Input data:
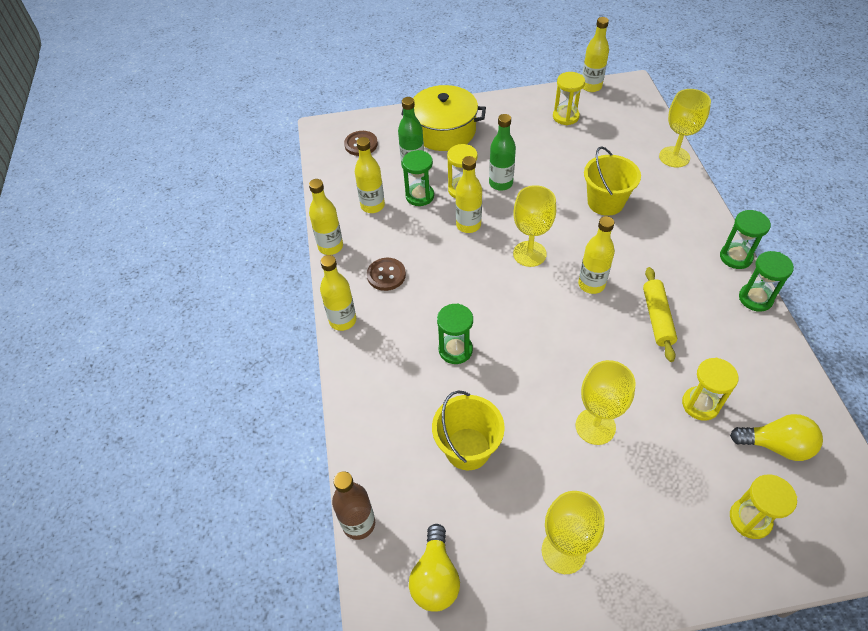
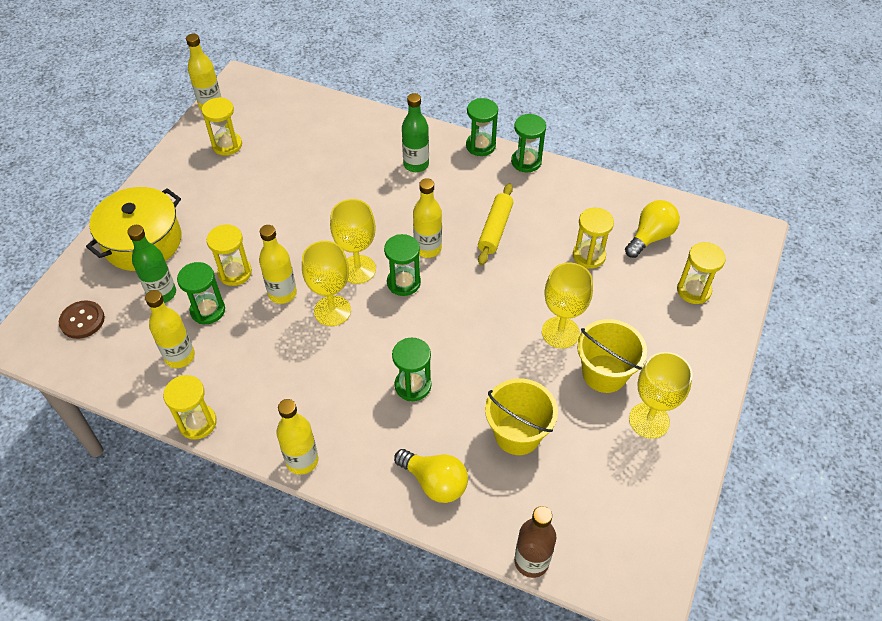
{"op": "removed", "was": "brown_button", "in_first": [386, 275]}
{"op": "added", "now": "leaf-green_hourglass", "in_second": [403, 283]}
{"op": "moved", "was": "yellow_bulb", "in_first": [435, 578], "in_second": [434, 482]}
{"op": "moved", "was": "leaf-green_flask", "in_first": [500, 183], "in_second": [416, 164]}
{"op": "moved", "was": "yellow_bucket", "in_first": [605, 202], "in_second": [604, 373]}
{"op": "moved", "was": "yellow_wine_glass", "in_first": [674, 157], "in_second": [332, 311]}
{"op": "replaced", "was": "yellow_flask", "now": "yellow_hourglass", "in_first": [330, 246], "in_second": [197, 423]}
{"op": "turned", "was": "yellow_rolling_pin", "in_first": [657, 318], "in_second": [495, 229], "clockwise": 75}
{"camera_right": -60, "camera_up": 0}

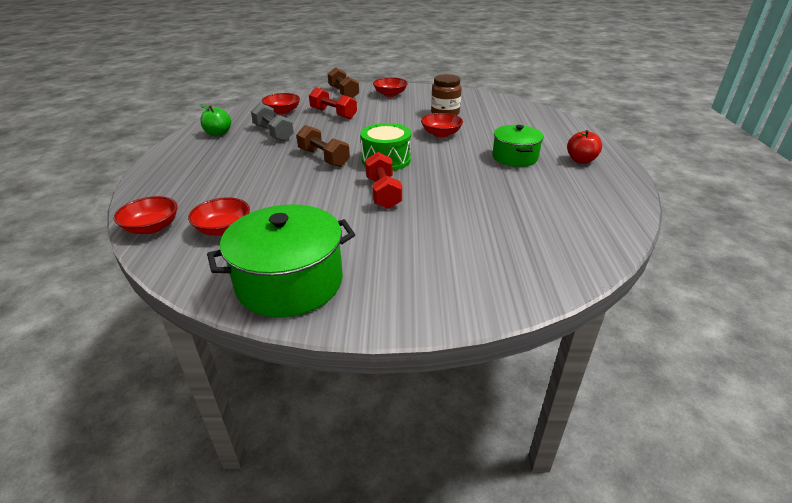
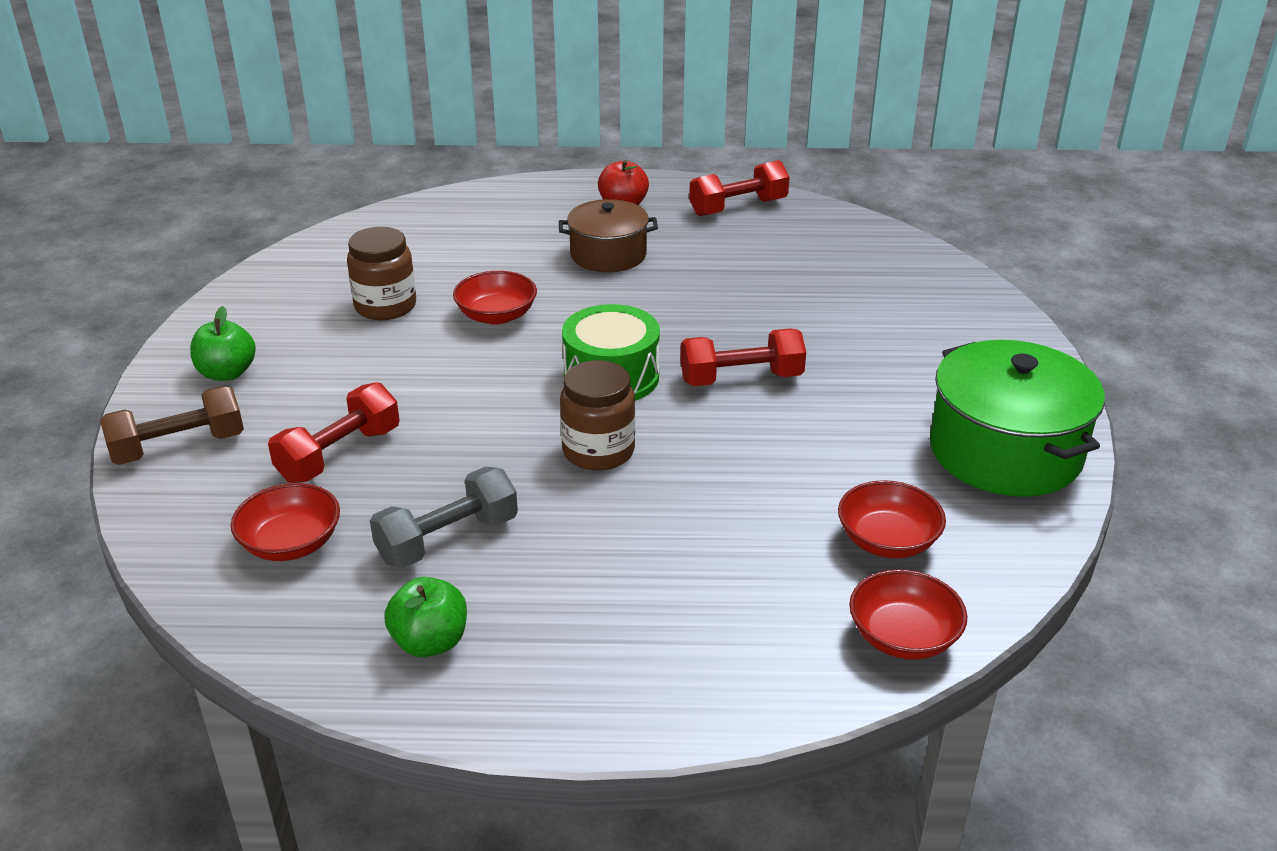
{"op": "added", "now": "crimson_free_weight", "in_second": [738, 207]}
{"op": "replaced", "was": "brown_free_weight", "now": "brown_preserve_jar", "in_first": [323, 158], "in_second": [598, 451]}
{"op": "replaced", "was": "crimson_serving_bowl", "now": "leaf-green_apple", "in_first": [390, 94], "in_second": [227, 373]}
{"op": "recoloured", "was": "leaf-green_stockpot", "now": "brown_stockpot", "in_first": [514, 157], "in_second": [608, 255]}
{"camera_right": -90, "camera_up": 0}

The problem:
What's needed is an exact copy of every entry, free of pictures.

Exercise solution:
{"op": "removed", "was": "brown_button", "in_first": [386, 275]}
{"op": "added", "now": "leaf-green_hourglass", "in_second": [403, 283]}
{"op": "moved", "was": "yellow_bulb", "in_first": [435, 578], "in_second": [434, 482]}
{"op": "moved", "was": "leaf-green_flask", "in_first": [500, 183], "in_second": [416, 164]}
{"op": "moved", "was": "yellow_bucket", "in_first": [605, 202], "in_second": [604, 373]}
{"op": "moved", "was": "yellow_wine_glass", "in_first": [674, 157], "in_second": [332, 311]}
{"op": "replaced", "was": "yellow_flask", "now": "yellow_hourglass", "in_first": [330, 246], "in_second": [197, 423]}
{"op": "turned", "was": "yellow_rolling_pin", "in_first": [657, 318], "in_second": [495, 229], "clockwise": 75}
{"camera_right": -60, "camera_up": 0}

{"op": "added", "now": "crimson_free_weight", "in_second": [738, 207]}
{"op": "replaced", "was": "brown_free_weight", "now": "brown_preserve_jar", "in_first": [323, 158], "in_second": [598, 451]}
{"op": "replaced", "was": "crimson_serving_bowl", "now": "leaf-green_apple", "in_first": [390, 94], "in_second": [227, 373]}
{"op": "recoloured", "was": "leaf-green_stockpot", "now": "brown_stockpot", "in_first": [514, 157], "in_second": [608, 255]}
{"camera_right": -90, "camera_up": 0}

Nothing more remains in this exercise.